## Problem
Give again, exactly as written, each line of the material below starting at the line that contains "gray cross: (188, 424) -> (226, 476), moved" and ending at the line that contains "purple hexagon: (530, 1559)". Both ends count, and no other line does.

## Data listing
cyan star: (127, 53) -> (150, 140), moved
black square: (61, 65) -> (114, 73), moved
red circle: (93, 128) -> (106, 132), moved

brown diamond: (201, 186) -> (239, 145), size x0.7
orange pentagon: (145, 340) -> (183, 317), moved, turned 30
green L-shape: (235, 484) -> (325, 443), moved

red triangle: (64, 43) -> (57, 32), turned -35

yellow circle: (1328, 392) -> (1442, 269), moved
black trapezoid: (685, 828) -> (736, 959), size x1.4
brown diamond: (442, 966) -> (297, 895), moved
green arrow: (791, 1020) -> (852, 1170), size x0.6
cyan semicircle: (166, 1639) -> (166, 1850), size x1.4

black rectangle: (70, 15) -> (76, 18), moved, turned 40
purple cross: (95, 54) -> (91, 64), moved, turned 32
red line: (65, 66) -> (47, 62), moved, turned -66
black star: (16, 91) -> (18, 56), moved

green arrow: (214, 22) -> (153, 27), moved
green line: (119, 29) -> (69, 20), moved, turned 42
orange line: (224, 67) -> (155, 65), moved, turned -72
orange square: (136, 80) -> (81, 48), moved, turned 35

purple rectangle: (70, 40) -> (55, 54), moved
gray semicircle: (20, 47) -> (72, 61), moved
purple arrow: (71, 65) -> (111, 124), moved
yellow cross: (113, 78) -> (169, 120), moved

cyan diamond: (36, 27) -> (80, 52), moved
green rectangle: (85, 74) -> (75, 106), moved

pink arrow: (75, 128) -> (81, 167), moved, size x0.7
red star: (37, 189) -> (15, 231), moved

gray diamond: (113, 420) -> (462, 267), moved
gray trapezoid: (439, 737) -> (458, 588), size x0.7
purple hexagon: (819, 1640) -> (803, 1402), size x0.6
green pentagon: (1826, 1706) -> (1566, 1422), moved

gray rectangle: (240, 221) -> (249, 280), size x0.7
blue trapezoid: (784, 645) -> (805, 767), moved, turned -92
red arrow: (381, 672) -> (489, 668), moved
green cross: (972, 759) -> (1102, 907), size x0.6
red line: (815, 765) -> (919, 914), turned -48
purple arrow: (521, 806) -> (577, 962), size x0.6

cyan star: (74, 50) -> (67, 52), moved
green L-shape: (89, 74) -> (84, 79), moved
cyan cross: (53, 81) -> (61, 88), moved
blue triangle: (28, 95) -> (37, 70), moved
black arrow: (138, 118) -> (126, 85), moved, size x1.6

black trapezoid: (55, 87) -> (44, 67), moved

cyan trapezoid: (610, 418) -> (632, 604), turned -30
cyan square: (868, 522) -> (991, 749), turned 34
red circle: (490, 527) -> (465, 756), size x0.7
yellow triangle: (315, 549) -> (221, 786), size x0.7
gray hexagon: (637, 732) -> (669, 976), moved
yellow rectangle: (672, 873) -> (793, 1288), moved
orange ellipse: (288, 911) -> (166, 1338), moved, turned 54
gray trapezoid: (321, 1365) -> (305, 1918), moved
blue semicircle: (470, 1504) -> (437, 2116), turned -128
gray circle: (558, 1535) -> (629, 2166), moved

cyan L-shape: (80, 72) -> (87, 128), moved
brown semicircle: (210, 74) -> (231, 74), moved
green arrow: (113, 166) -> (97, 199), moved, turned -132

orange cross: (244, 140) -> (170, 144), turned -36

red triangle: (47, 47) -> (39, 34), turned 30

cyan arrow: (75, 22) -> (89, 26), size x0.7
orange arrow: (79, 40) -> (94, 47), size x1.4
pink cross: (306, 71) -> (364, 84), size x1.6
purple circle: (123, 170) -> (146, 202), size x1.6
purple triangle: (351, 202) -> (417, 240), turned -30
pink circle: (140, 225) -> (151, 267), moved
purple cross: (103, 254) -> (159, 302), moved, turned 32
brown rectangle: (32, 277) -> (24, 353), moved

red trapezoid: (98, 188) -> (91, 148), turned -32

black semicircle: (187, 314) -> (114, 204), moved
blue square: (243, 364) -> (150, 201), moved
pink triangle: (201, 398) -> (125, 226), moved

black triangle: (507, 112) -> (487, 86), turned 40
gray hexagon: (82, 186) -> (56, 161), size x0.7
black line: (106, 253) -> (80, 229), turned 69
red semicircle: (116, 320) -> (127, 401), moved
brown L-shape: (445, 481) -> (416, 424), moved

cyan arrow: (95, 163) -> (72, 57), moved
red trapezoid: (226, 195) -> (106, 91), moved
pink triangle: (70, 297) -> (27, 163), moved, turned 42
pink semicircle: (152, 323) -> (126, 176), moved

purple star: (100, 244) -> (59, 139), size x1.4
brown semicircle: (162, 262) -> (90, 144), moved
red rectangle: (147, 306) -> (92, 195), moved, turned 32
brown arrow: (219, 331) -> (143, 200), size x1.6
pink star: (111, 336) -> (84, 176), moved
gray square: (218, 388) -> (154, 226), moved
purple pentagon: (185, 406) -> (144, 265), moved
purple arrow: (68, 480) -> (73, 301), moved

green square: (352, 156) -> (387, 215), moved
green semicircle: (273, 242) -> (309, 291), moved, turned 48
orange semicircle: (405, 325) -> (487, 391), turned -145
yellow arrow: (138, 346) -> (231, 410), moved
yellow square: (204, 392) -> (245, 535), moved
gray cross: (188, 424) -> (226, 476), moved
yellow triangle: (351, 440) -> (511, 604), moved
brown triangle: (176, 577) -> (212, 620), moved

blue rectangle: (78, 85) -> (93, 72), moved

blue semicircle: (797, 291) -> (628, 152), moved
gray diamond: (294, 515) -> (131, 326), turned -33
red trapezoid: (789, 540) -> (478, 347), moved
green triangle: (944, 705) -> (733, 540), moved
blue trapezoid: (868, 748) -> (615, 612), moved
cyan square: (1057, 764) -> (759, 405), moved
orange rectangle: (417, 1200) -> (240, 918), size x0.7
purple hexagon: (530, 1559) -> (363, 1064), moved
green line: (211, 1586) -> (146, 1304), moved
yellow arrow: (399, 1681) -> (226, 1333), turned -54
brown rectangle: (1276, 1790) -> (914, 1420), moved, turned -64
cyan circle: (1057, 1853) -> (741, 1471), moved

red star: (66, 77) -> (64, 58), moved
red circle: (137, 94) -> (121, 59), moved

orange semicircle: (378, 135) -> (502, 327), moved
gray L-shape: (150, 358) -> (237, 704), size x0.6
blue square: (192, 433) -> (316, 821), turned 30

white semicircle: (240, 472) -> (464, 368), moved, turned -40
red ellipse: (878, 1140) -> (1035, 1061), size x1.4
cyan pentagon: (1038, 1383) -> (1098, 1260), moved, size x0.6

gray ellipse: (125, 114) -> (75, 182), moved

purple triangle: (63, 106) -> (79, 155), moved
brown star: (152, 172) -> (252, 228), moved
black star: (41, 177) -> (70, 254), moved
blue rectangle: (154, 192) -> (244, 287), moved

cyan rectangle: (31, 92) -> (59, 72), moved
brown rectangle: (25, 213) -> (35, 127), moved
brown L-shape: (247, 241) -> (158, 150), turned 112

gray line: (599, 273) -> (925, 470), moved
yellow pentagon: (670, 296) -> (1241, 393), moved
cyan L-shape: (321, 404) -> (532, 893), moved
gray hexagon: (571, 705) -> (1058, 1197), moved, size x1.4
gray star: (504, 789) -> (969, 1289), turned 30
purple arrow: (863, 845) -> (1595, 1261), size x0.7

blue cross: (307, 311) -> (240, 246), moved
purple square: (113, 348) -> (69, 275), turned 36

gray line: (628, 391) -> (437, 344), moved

## Task solution
gray cross: (188, 424) -> (226, 476), moved
yellow triangle: (351, 440) -> (511, 604), moved
brown triangle: (176, 577) -> (212, 620), moved

blue rectangle: (78, 85) -> (93, 72), moved

blue semicircle: (797, 291) -> (628, 152), moved
gray diamond: (294, 515) -> (131, 326), turned -33
red trapezoid: (789, 540) -> (478, 347), moved
green triangle: (944, 705) -> (733, 540), moved
blue trapezoid: (868, 748) -> (615, 612), moved
cyan square: (1057, 764) -> (759, 405), moved
orange rectangle: (417, 1200) -> (240, 918), size x0.7
purple hexagon: (530, 1559) -> (363, 1064), moved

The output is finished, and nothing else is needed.